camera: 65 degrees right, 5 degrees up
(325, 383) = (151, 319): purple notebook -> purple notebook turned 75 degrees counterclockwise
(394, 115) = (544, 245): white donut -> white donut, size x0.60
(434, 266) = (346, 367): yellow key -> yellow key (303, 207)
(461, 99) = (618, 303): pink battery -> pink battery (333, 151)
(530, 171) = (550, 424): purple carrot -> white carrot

* **EXERCISE AIM**
The required output is each line of the entries that contains the word "purple".

* **EXPECTED ANSWER**
(325, 383) = (151, 319): purple notebook -> purple notebook turned 75 degrees counterclockwise
(530, 171) = (550, 424): purple carrot -> white carrot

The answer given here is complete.